Version difference data:
☆ ☆ ☆

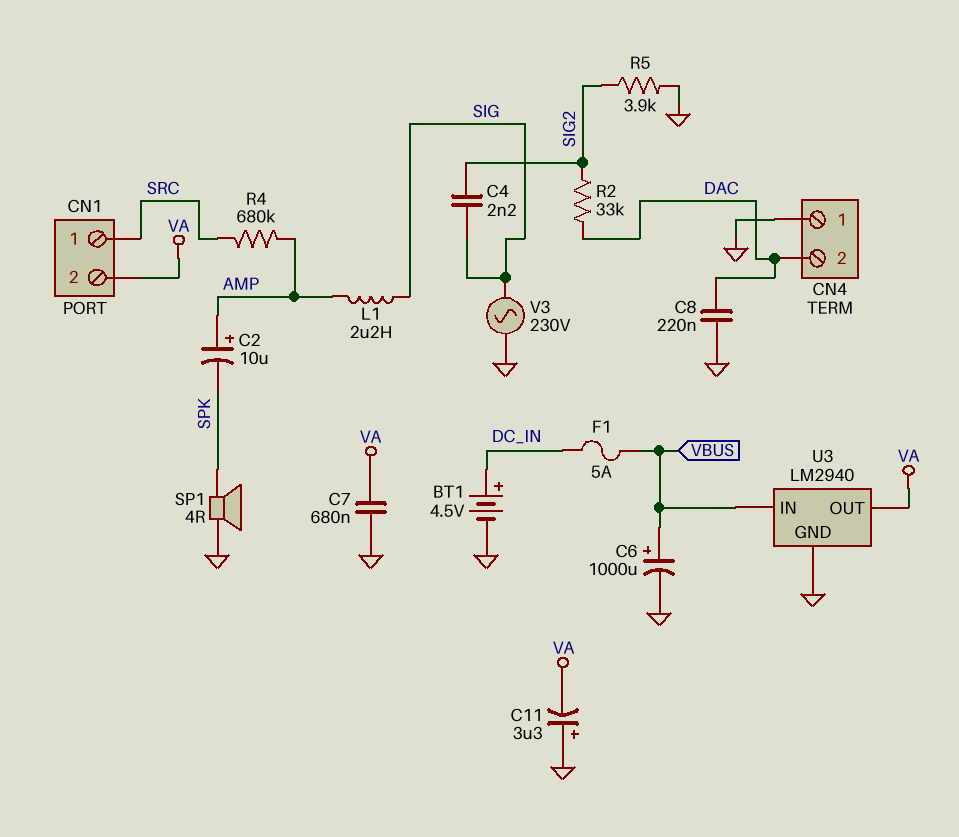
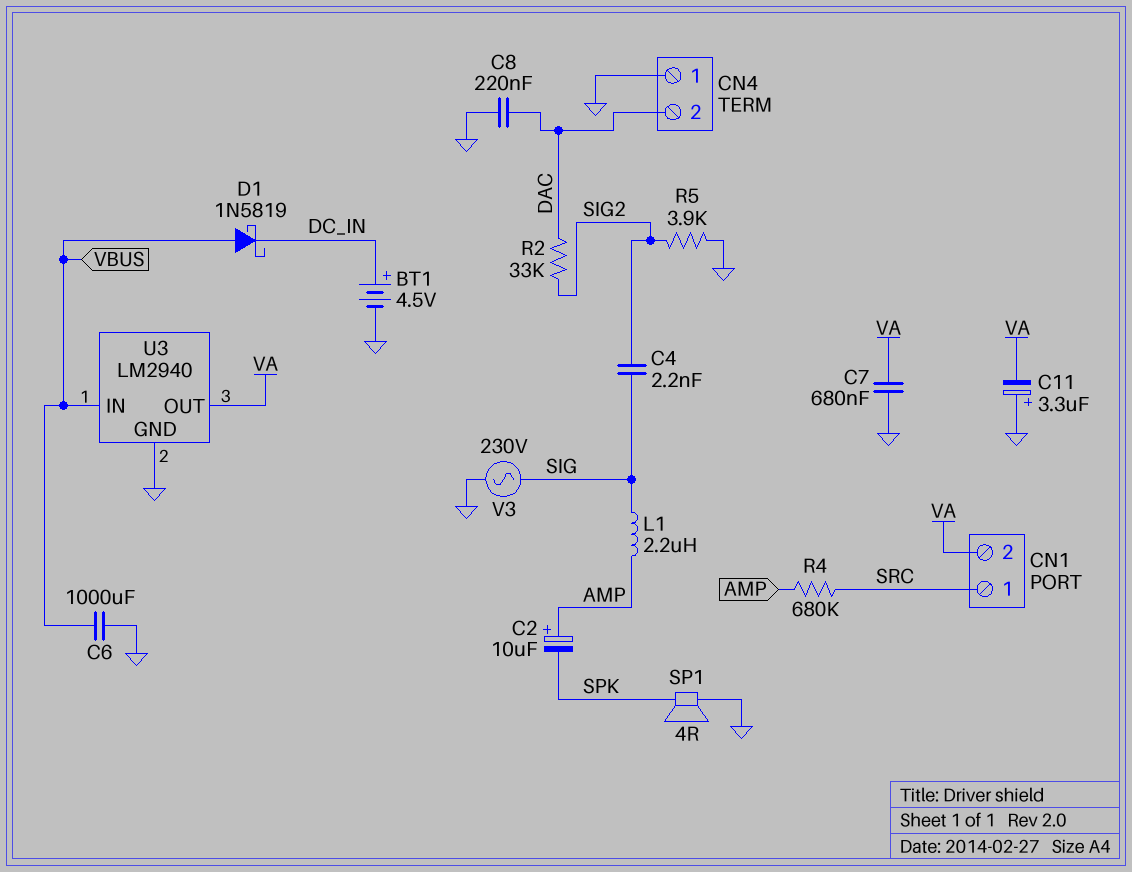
C6: 1000uF (plus VBUS, minus GND) -> 1000uF (GND, VBUS)
D1: none -> schottky 1N5819 (A VBUS, K DC_IN)
F1: 5A (DC_IN, VBUS) -> none

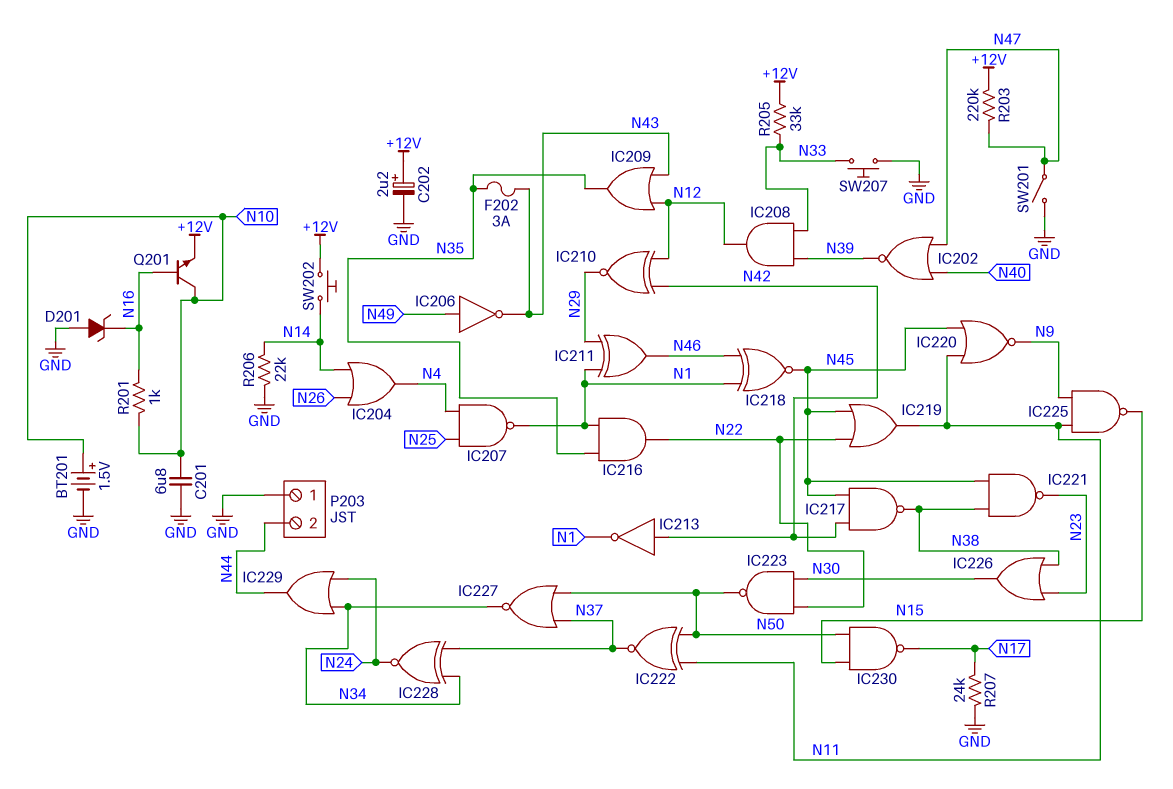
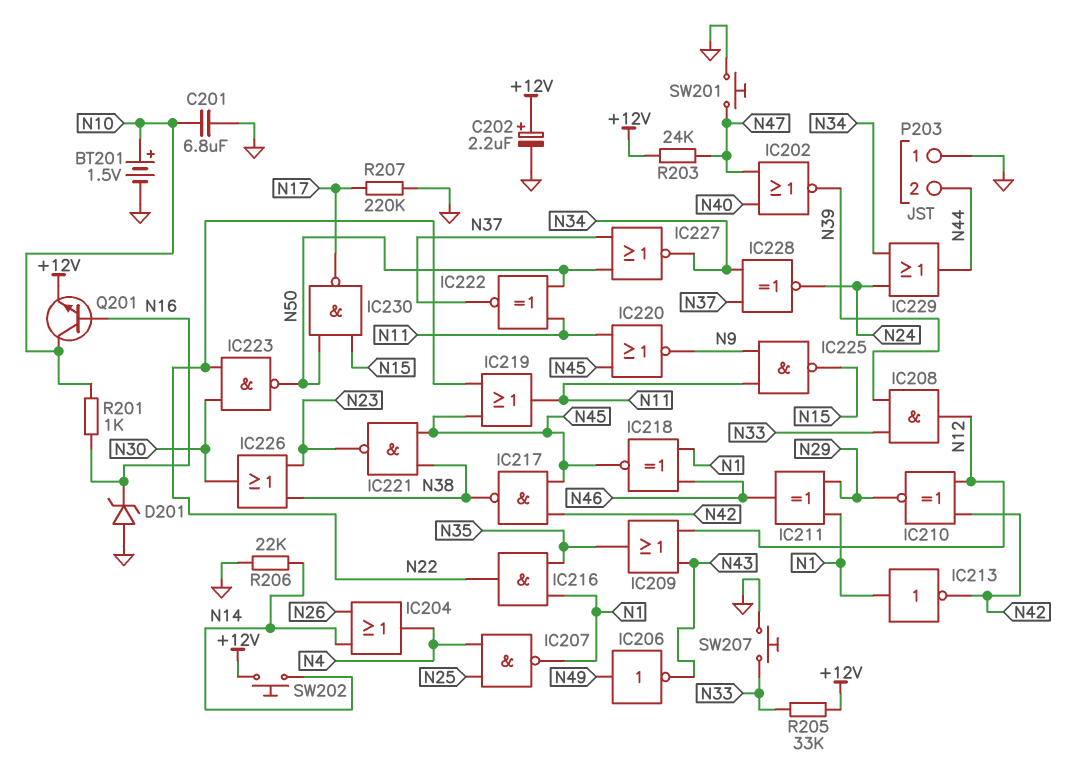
F202: 3A (N35, N43) -> none
IC213: NOT (in N42, out N1) -> NOT (in N1, out N42)
R203: 220k (+12V, N47) -> 24k (+12V, N47)
R207: 24k (GND, N17) -> 220k (GND, N17)
SW201: switch (GND, N47) -> button (GND, N47)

☆ ☆ ☆

* THE PROBLEM:
An exact copy of the data above is required, printed without its pictures.

* OUTPUT BELOW:
C6: 1000uF (plus VBUS, minus GND) -> 1000uF (GND, VBUS)
D1: none -> schottky 1N5819 (A VBUS, K DC_IN)
F1: 5A (DC_IN, VBUS) -> none

F202: 3A (N35, N43) -> none
IC213: NOT (in N42, out N1) -> NOT (in N1, out N42)
R203: 220k (+12V, N47) -> 24k (+12V, N47)
R207: 24k (GND, N17) -> 220k (GND, N17)
SW201: switch (GND, N47) -> button (GND, N47)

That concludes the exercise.